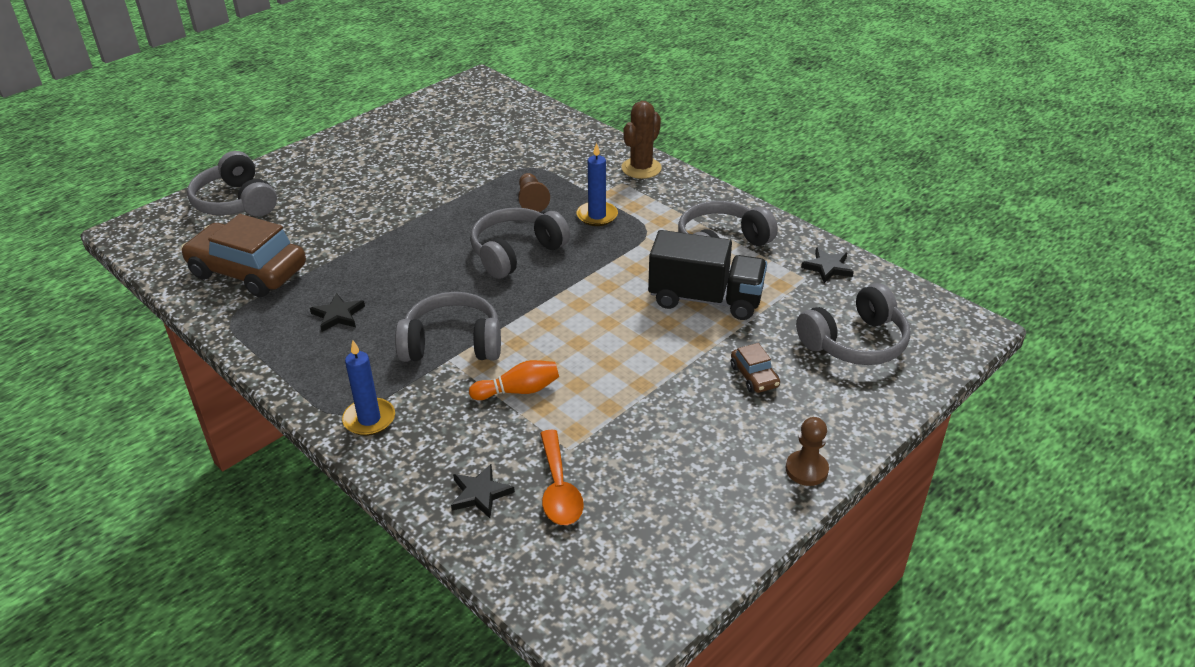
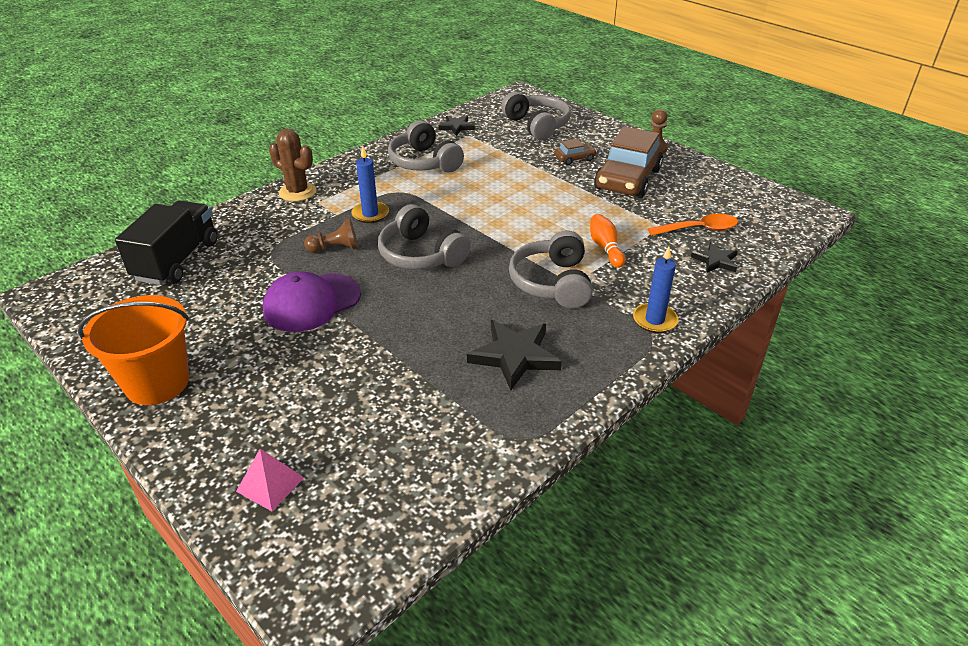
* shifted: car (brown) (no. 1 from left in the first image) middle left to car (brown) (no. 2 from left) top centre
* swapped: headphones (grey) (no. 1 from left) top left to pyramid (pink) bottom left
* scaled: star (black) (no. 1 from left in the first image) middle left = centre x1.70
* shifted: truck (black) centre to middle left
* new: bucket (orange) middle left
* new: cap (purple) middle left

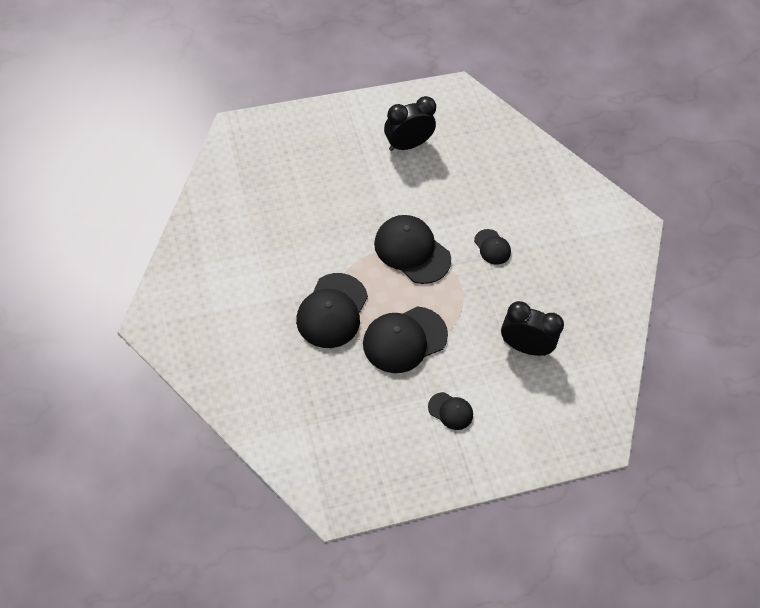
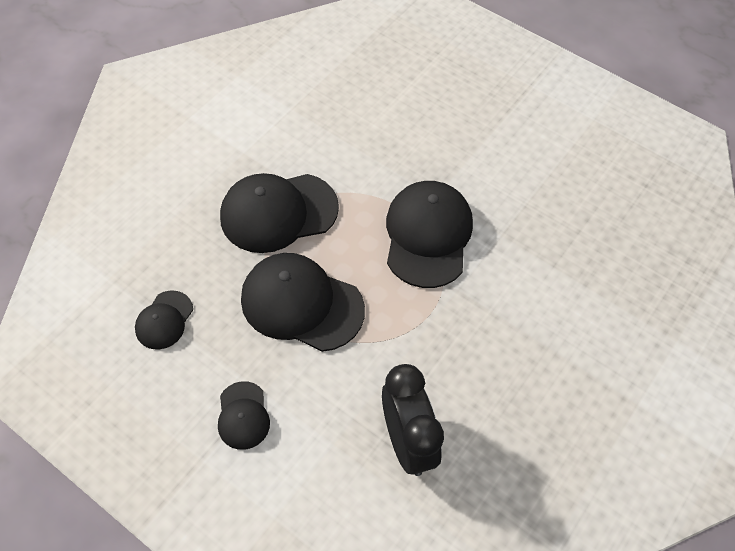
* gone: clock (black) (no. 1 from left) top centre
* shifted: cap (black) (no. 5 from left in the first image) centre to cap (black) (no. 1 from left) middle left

**TASK DIRECTIONS**
Beginning at the line above that contains "(pink) bottom left", return each line exactly through the line that contains "(purple) middle left", and no others.

**EXPECTED ANSWER**
* swapped: headphones (grey) (no. 1 from left) top left to pyramid (pink) bottom left
* scaled: star (black) (no. 1 from left in the first image) middle left = centre x1.70
* shifted: truck (black) centre to middle left
* new: bucket (orange) middle left
* new: cap (purple) middle left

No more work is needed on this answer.